* [Work required]: Both the line containing "purple rectangle: (130, 132)" and the line containing "cyan circle: (220, 332)" belong to the span. Output exactly that span from the listing below, and nothing outside it.

* [Records to use]:
::::::::

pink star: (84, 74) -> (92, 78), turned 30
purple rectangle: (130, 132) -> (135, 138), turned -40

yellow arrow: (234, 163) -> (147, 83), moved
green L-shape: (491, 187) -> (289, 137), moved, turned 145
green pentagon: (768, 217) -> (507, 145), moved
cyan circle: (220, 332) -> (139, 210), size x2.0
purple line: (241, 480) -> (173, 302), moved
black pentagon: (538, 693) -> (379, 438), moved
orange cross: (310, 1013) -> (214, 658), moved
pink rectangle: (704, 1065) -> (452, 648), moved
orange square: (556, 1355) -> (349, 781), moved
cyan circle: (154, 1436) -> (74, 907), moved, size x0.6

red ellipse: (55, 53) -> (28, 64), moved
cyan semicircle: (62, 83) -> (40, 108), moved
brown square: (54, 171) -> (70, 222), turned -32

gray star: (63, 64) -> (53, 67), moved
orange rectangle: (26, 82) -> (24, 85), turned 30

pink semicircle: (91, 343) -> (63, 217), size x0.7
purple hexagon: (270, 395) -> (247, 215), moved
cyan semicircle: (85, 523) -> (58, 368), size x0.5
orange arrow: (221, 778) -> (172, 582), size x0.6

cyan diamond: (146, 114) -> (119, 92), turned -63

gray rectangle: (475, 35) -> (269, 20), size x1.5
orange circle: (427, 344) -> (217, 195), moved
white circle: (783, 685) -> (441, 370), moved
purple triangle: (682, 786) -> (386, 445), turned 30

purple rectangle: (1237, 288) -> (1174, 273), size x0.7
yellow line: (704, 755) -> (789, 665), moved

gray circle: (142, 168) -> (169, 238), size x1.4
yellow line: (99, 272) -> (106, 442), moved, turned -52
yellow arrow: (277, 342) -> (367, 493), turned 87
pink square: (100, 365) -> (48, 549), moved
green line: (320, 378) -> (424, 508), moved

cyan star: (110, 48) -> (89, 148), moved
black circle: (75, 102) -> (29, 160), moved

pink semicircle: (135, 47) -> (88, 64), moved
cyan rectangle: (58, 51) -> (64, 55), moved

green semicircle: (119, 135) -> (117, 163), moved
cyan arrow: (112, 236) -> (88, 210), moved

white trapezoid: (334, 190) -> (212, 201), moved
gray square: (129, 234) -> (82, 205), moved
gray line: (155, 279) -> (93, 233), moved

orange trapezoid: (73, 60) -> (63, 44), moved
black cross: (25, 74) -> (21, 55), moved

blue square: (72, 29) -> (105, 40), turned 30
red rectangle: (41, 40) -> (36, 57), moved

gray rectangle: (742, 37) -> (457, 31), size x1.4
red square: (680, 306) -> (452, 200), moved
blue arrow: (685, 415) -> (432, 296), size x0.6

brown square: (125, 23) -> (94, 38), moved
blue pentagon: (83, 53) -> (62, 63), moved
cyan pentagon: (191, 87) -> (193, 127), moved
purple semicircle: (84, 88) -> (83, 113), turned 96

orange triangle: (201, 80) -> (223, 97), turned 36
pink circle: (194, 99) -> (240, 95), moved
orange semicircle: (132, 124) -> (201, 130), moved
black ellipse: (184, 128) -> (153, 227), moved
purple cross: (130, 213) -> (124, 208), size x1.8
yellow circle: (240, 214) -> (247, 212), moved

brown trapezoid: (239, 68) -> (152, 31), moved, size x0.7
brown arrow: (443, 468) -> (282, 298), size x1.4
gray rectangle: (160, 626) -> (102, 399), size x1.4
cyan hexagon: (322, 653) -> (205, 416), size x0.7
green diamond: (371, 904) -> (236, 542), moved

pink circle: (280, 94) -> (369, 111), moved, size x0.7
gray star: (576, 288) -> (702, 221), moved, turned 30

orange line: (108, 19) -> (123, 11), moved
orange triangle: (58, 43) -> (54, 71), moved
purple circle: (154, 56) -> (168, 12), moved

::::::::

* [Worked solution]:
purple rectangle: (130, 132) -> (135, 138), turned -40

yellow arrow: (234, 163) -> (147, 83), moved
green L-shape: (491, 187) -> (289, 137), moved, turned 145
green pentagon: (768, 217) -> (507, 145), moved
cyan circle: (220, 332) -> (139, 210), size x2.0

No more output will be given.